_Provided records_:
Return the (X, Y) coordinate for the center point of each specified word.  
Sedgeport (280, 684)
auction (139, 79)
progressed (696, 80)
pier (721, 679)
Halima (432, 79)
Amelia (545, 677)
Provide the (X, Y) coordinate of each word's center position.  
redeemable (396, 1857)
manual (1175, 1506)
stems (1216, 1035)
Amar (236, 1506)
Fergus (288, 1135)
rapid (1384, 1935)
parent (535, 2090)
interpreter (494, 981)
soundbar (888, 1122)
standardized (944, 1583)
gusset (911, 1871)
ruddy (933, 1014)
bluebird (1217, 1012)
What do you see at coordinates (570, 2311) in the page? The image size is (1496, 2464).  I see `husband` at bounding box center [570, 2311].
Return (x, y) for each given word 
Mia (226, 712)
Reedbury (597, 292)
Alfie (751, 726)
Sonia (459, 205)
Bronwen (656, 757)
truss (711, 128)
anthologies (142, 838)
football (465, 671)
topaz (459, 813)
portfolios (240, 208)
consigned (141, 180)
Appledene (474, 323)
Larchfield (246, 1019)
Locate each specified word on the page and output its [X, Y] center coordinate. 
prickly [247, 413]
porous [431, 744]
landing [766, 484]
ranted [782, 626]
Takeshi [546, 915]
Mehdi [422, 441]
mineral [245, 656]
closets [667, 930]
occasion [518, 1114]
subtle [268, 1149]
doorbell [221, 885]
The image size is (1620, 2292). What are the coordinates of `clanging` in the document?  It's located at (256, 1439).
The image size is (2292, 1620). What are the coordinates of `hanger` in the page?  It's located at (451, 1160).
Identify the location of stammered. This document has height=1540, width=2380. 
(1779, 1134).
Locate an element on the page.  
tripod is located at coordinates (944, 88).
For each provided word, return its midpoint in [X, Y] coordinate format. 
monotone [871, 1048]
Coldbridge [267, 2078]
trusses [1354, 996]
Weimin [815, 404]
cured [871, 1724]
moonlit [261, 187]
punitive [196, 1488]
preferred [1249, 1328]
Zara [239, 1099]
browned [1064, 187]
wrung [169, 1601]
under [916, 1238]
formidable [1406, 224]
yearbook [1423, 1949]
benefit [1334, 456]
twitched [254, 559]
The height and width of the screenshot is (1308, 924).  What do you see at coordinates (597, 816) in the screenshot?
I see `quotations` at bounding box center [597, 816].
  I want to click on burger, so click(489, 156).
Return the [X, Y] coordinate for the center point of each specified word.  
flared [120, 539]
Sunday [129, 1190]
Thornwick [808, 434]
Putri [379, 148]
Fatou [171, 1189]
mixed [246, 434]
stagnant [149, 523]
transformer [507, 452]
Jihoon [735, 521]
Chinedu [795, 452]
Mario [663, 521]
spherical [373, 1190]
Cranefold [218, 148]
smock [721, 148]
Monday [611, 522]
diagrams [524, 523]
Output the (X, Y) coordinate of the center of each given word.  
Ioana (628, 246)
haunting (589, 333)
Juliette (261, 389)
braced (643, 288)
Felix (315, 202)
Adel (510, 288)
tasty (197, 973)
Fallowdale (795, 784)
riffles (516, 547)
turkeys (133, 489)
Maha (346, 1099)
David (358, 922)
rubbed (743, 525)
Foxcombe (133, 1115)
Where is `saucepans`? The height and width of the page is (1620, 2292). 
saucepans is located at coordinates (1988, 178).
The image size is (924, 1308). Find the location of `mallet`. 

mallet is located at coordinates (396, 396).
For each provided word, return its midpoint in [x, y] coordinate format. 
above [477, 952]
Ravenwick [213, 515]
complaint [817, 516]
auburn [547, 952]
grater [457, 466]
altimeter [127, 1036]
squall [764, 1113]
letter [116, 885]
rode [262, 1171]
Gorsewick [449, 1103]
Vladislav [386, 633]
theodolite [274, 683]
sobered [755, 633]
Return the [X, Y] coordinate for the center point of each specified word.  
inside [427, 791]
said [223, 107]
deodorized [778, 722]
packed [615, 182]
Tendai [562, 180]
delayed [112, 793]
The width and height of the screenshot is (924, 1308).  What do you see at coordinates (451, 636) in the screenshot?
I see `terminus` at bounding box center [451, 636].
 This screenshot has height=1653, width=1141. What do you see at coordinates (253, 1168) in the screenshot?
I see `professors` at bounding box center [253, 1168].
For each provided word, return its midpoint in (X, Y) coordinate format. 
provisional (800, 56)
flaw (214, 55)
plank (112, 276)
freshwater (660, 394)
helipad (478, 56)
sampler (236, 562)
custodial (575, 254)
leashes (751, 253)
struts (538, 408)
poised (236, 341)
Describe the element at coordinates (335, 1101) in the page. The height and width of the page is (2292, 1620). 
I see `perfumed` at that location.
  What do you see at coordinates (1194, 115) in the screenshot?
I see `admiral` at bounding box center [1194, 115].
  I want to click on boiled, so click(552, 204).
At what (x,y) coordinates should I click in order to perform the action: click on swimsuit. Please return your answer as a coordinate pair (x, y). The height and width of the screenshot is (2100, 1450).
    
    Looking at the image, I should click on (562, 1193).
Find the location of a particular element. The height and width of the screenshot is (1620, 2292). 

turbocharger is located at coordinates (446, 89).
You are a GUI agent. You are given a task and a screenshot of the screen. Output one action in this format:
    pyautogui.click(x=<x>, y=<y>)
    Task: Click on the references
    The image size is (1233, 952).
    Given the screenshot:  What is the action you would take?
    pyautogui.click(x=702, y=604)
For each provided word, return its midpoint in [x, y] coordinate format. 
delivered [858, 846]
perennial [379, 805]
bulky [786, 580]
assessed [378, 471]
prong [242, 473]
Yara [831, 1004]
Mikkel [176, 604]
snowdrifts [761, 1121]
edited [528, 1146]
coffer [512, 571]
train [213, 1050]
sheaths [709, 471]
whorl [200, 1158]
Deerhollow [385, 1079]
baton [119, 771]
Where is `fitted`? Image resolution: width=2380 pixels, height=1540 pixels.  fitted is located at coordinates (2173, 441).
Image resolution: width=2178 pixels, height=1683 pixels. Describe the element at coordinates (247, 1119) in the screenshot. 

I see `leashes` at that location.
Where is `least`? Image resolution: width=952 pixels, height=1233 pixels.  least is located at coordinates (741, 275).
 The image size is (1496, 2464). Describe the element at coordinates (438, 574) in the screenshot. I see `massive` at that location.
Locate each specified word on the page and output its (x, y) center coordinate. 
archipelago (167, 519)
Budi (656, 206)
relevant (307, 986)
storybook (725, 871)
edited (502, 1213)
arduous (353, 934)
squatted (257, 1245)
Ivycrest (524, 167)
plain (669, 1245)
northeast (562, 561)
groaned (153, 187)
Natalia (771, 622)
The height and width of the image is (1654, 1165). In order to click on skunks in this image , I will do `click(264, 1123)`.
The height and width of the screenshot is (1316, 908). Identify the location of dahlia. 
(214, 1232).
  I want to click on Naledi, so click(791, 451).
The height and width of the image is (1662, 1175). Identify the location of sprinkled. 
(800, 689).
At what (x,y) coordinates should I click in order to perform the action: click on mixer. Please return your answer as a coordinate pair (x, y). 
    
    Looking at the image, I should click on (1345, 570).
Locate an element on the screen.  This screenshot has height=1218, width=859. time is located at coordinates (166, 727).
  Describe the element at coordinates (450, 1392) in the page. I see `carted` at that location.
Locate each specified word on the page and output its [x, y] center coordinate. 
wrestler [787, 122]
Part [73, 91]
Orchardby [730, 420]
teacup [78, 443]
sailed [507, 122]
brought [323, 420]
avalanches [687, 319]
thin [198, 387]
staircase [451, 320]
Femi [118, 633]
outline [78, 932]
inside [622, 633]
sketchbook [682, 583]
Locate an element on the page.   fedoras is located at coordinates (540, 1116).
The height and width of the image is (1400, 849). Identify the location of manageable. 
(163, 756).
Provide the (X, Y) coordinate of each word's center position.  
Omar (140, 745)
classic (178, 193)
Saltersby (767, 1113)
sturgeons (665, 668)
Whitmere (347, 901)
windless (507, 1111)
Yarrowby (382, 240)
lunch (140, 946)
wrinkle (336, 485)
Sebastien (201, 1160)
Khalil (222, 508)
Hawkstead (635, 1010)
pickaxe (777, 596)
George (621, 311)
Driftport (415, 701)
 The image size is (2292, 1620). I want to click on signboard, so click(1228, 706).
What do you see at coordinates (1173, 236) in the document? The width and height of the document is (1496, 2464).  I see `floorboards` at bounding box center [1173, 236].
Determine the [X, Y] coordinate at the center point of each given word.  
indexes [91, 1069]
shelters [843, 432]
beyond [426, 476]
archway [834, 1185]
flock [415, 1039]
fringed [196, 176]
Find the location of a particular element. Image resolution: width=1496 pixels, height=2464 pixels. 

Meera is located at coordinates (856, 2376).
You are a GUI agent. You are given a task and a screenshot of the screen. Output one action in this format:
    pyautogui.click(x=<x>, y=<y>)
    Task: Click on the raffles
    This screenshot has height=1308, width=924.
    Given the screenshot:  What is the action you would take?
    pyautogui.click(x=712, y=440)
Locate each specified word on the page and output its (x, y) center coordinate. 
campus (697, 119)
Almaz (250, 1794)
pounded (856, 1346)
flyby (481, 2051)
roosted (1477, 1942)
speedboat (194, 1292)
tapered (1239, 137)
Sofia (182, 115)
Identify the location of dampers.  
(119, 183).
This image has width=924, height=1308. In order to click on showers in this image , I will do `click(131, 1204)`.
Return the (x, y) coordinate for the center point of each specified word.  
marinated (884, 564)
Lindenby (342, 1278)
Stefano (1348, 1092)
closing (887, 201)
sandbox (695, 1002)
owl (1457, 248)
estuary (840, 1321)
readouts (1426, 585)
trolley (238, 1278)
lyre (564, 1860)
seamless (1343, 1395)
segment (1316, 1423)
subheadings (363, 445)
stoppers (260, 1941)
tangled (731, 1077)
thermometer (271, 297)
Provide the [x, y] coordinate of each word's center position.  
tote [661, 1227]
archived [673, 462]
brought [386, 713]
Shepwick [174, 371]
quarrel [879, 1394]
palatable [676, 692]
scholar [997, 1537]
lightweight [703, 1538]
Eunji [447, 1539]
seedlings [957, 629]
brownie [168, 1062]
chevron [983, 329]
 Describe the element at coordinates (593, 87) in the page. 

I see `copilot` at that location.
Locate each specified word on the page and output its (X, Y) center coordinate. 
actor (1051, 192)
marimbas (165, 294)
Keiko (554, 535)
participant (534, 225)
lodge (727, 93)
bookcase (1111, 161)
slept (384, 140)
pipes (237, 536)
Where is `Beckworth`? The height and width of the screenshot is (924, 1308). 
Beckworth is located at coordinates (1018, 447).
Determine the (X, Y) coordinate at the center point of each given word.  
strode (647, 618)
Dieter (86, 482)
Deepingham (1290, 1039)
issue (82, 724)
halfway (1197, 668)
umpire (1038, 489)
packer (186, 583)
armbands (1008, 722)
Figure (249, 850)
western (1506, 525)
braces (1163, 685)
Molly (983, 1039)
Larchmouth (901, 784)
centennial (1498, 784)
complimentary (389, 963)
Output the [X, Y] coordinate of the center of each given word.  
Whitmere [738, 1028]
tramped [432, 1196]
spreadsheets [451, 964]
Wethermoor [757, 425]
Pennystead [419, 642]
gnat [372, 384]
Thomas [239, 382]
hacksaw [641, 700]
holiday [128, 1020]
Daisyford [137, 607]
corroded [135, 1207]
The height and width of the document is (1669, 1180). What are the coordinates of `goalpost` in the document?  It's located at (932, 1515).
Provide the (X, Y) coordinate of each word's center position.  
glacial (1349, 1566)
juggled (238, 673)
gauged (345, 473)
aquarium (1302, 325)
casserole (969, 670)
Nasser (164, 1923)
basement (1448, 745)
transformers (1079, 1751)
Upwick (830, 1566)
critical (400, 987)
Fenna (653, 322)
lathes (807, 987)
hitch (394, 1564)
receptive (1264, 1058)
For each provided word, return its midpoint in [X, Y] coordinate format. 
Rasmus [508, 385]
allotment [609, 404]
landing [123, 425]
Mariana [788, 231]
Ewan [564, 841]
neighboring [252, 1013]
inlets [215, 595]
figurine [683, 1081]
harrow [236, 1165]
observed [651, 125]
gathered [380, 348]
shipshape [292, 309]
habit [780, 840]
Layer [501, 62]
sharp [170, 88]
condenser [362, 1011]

_Goal_: Please rewrite the material from the line containing "estuary (840, 1321)" through the line containing "Eunji [447, 1539]", putting "midpoint" in place of "center position" and leaving everything else unchanged.

_Result of this task_:
estuary (840, 1321)
readouts (1426, 585)
trolley (238, 1278)
lyre (564, 1860)
seamless (1343, 1395)
segment (1316, 1423)
subheadings (363, 445)
stoppers (260, 1941)
tangled (731, 1077)
thermometer (271, 297)
Provide the [x, y] coordinate of each word's midpoint.  
tote [661, 1227]
archived [673, 462]
brought [386, 713]
Shepwick [174, 371]
quarrel [879, 1394]
palatable [676, 692]
scholar [997, 1537]
lightweight [703, 1538]
Eunji [447, 1539]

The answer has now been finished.